Each record that follows should be duplicated exactly, except for its pictures.

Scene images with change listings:

• • • •

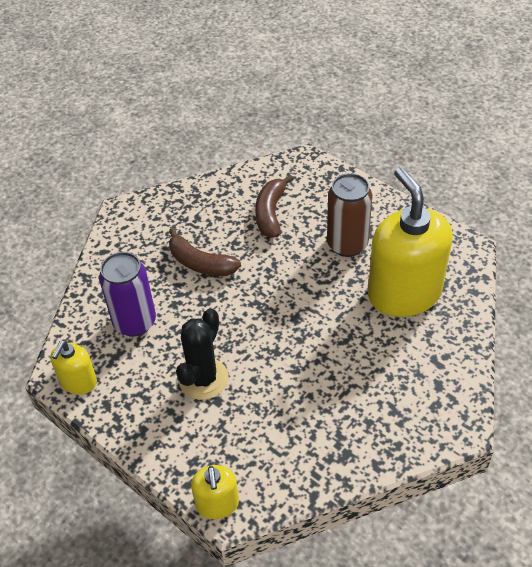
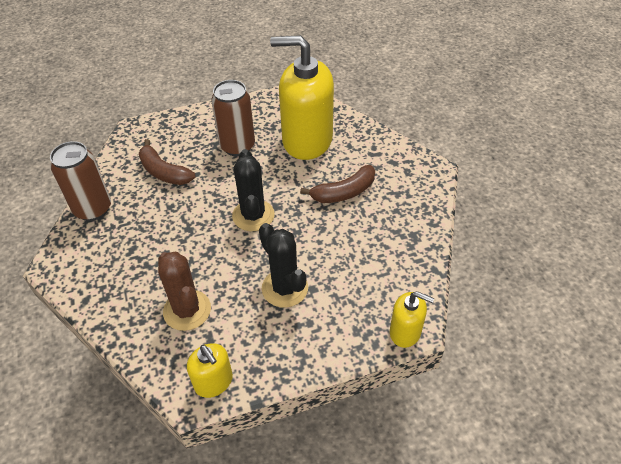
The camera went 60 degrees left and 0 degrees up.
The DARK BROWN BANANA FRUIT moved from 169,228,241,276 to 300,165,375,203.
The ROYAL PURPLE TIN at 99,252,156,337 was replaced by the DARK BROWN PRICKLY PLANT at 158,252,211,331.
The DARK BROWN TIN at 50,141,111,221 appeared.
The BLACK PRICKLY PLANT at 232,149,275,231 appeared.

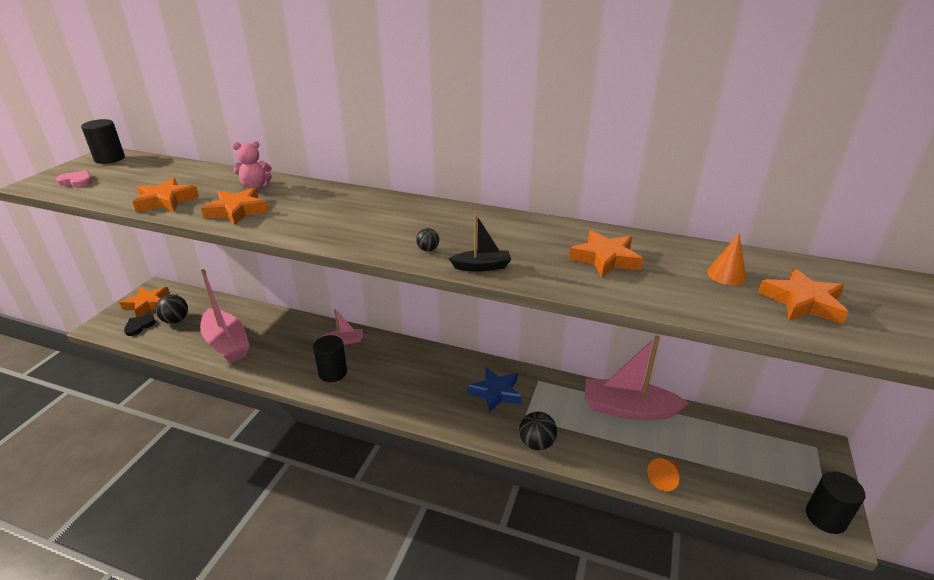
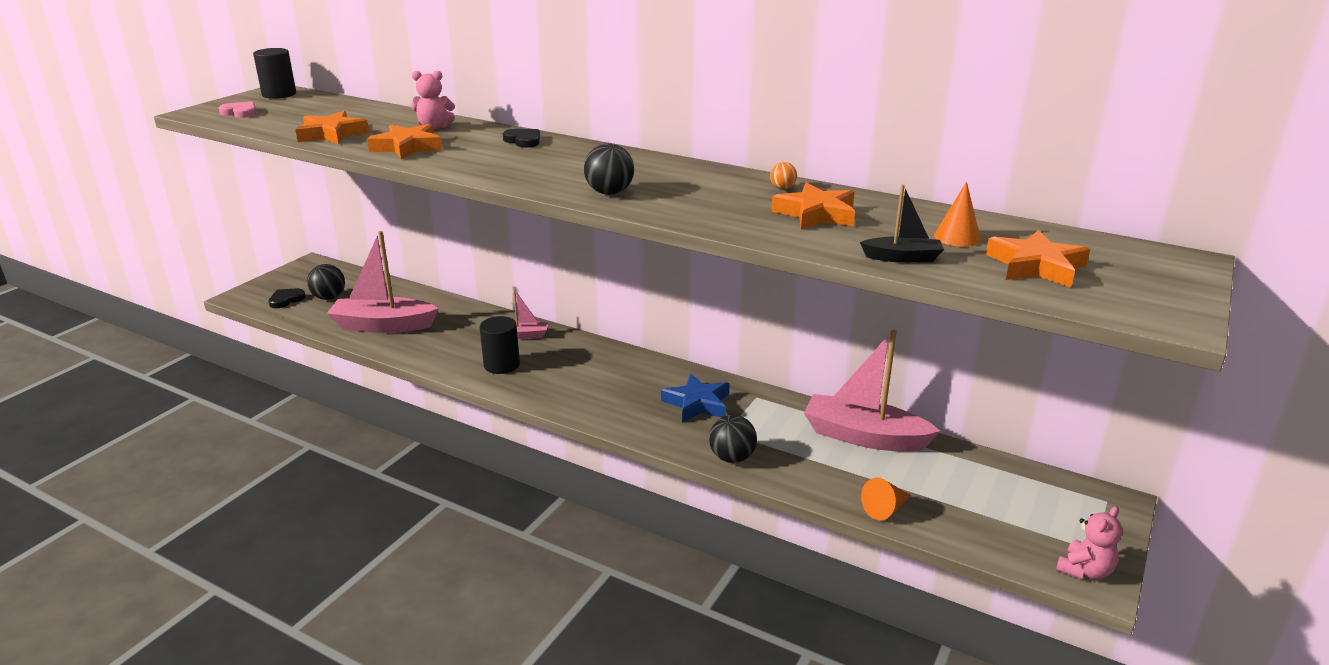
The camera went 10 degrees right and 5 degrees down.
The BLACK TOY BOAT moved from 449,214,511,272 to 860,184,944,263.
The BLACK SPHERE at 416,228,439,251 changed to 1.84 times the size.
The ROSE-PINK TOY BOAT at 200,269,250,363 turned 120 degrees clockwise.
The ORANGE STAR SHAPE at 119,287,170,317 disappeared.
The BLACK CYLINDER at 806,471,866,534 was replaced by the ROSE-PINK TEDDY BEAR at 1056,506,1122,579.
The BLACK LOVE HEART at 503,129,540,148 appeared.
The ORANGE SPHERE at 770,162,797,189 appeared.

• • • •

### Solution below
The camera went 60 degrees left and 0 degrees up.
The DARK BROWN BANANA FRUIT moved from 169,228,241,276 to 300,165,375,203.
The ROYAL PURPLE TIN at 99,252,156,337 was replaced by the DARK BROWN PRICKLY PLANT at 158,252,211,331.
The DARK BROWN TIN at 50,141,111,221 appeared.
The BLACK PRICKLY PLANT at 232,149,275,231 appeared.

The camera went 10 degrees right and 5 degrees down.
The BLACK TOY BOAT moved from 449,214,511,272 to 860,184,944,263.
The BLACK SPHERE at 416,228,439,251 changed to 1.84 times the size.
The ROSE-PINK TOY BOAT at 200,269,250,363 turned 120 degrees clockwise.
The ORANGE STAR SHAPE at 119,287,170,317 disappeared.
The BLACK CYLINDER at 806,471,866,534 was replaced by the ROSE-PINK TEDDY BEAR at 1056,506,1122,579.
The BLACK LOVE HEART at 503,129,540,148 appeared.
The ORANGE SPHERE at 770,162,797,189 appeared.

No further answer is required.